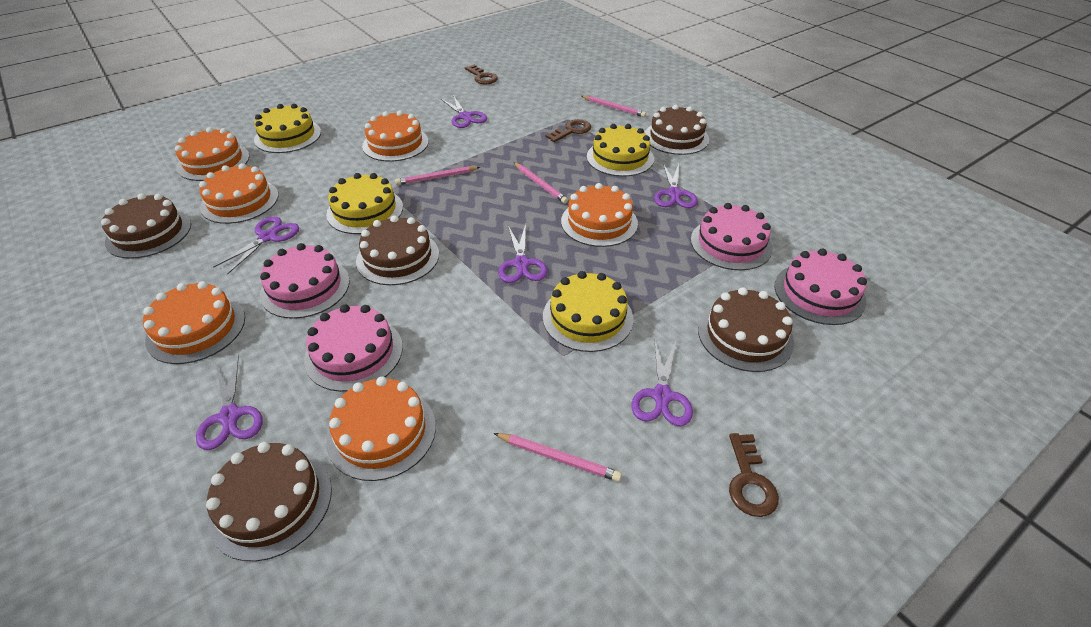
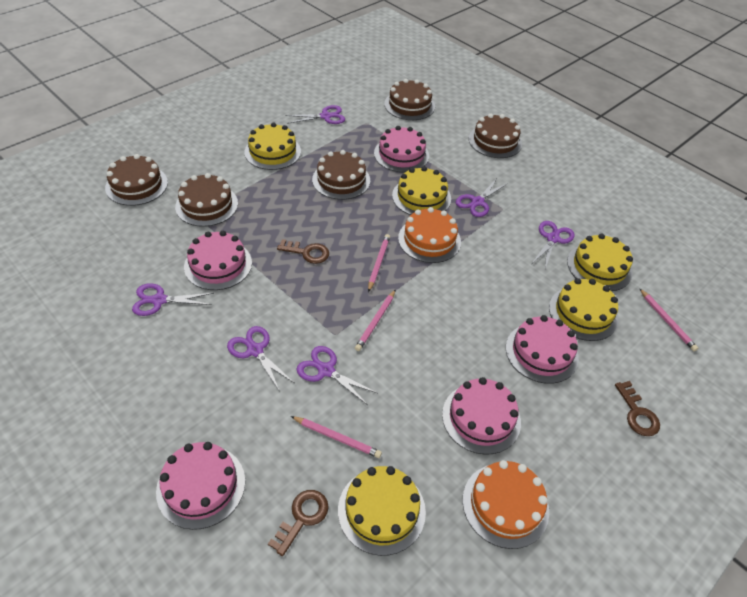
orange cake: 6 -> 2
pink cake: 4 -> 5
yellow cake: 4 -> 5

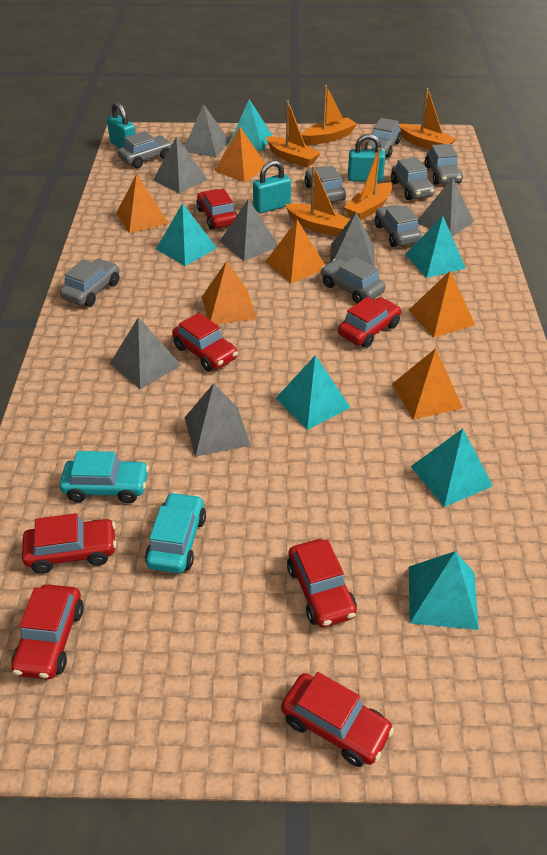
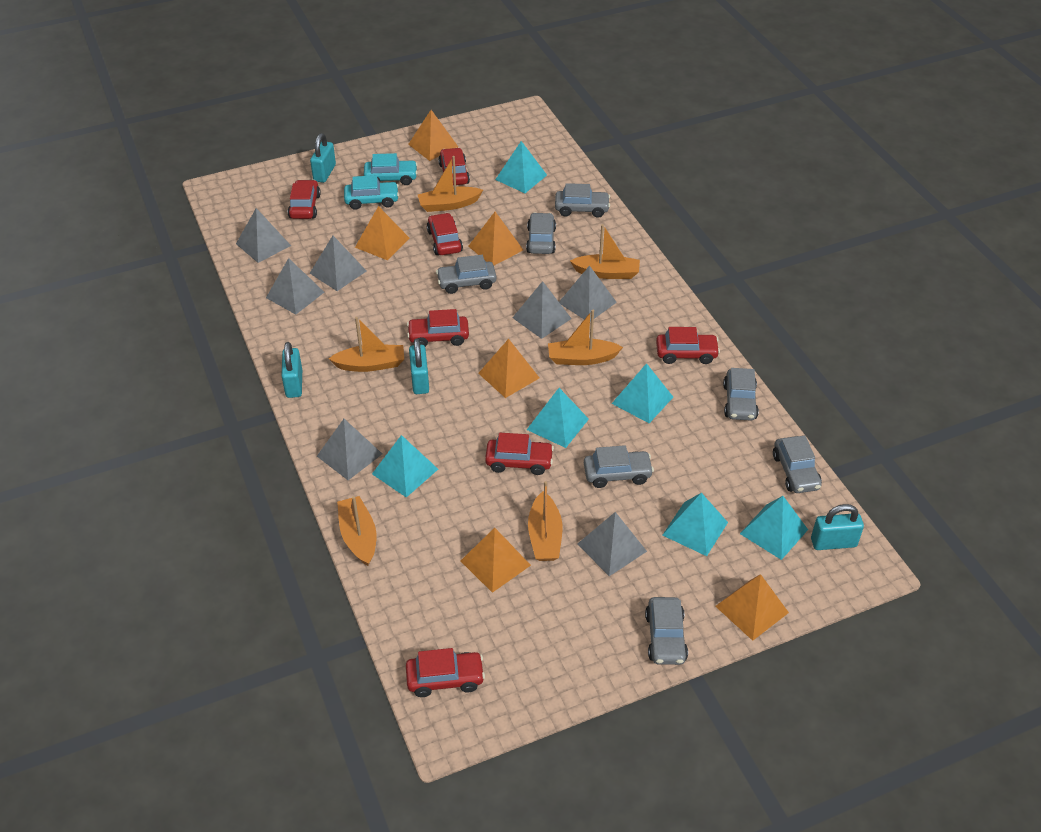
grey car: 8 -> 7
orange boat: 5 -> 6
turquoise padlock: 3 -> 4

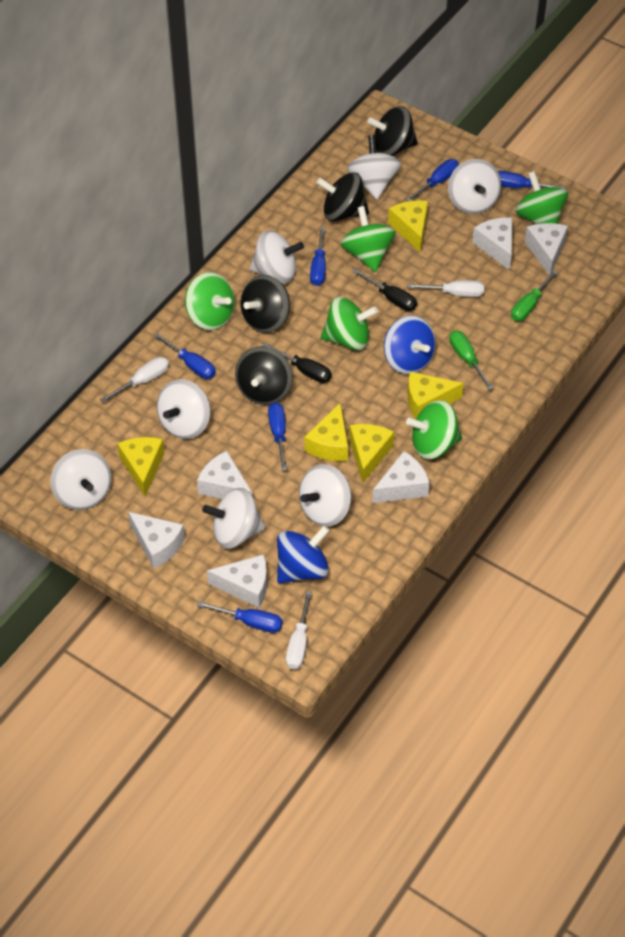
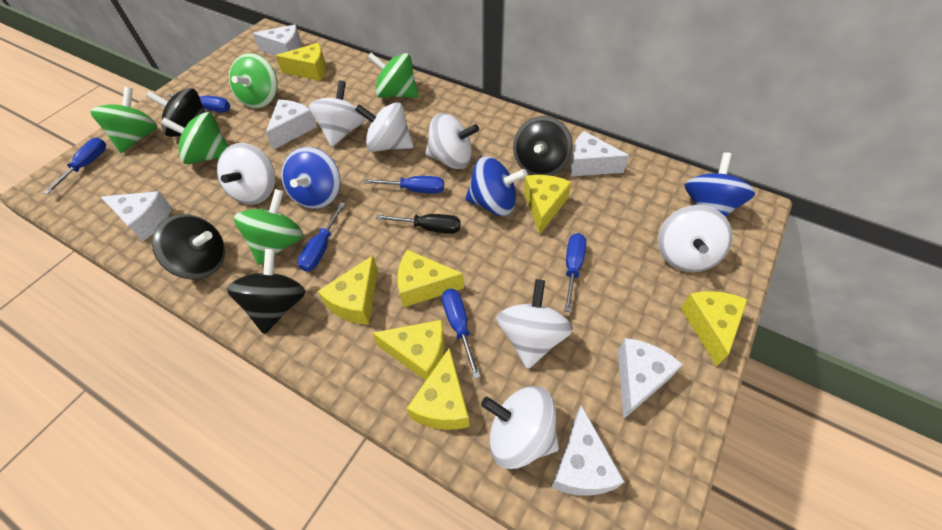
black screwdriver: 2 -> 1
blue spinning top: 2 -> 3
green screwdriver: 2 -> 0
white screwdriver: 3 -> 0
yellow cheese: 5 -> 7

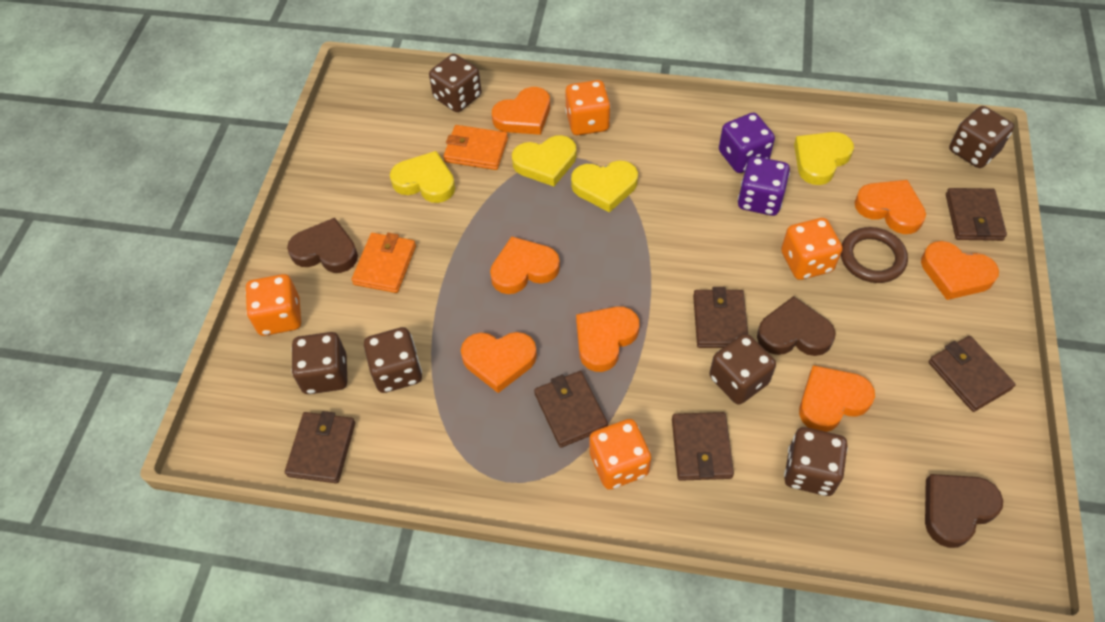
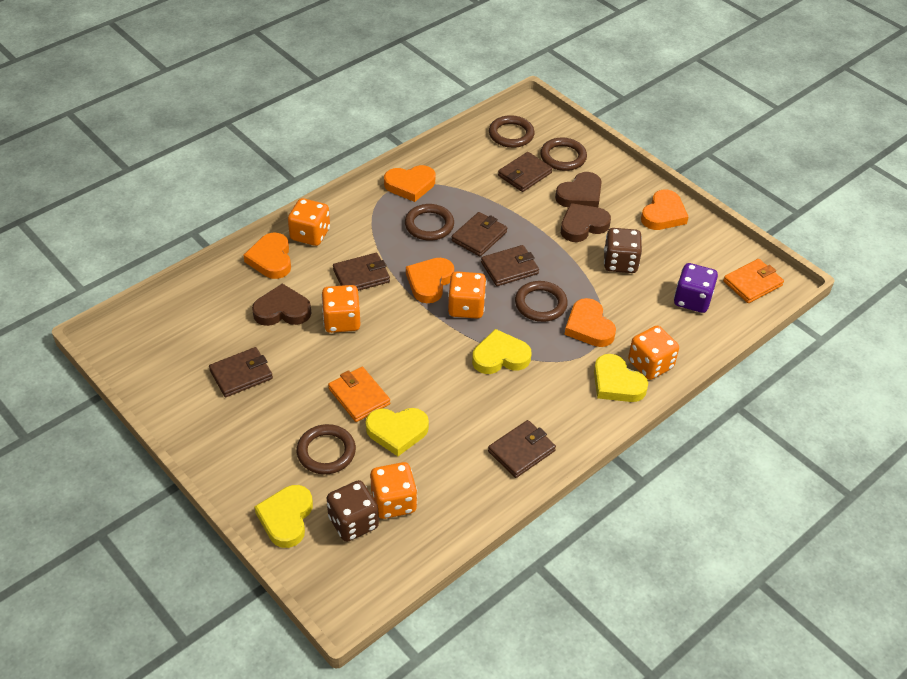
brown dice: 6 -> 2
brown ring: 1 -> 5
orange dice: 4 -> 5
orange heart: 7 -> 5
purple dice: 2 -> 1

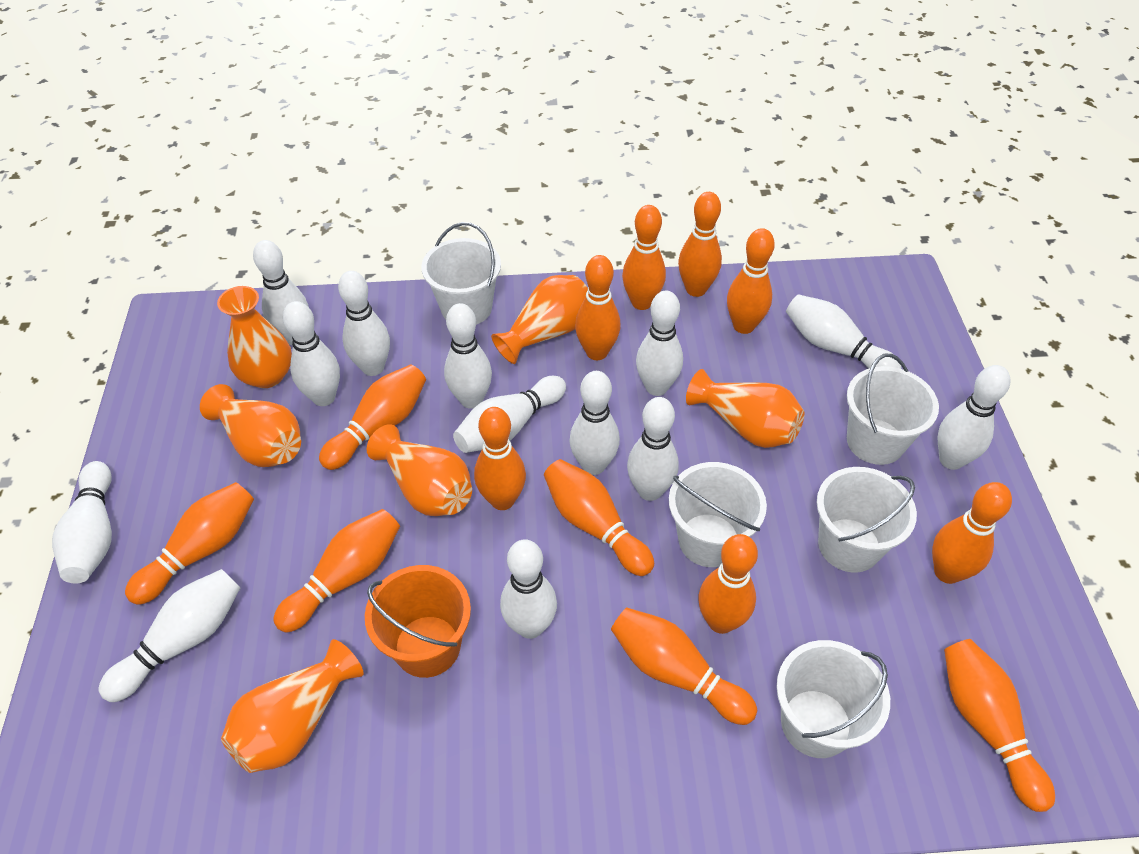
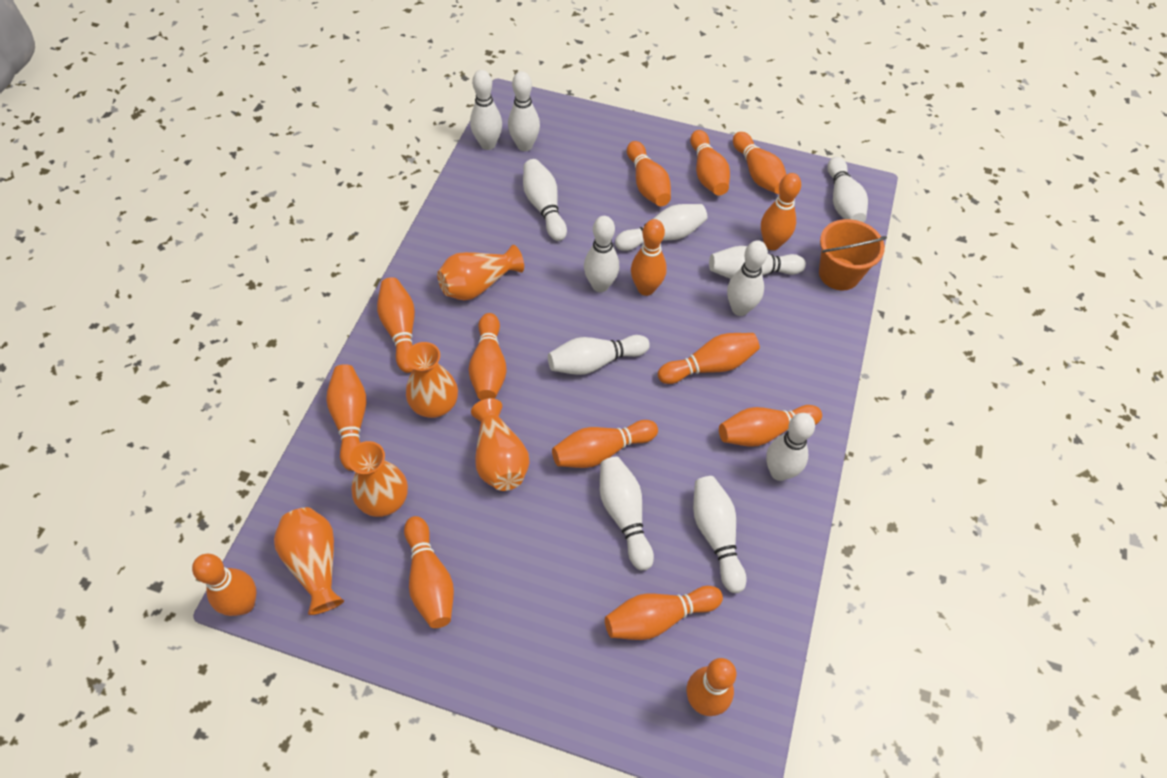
orange bowling pin: 13 -> 15
orange vase: 6 -> 5
white bowling pin: 13 -> 12
white bucket: 5 -> 0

--*--

EXERCISE REQUIREMENTS: The required output is a copy of each line in the records where the string "orange" occurs.

EXERCISE SOLUTION:
orange cake: 6 -> 2
orange boat: 5 -> 6
orange dice: 4 -> 5
orange heart: 7 -> 5
orange bowling pin: 13 -> 15
orange vase: 6 -> 5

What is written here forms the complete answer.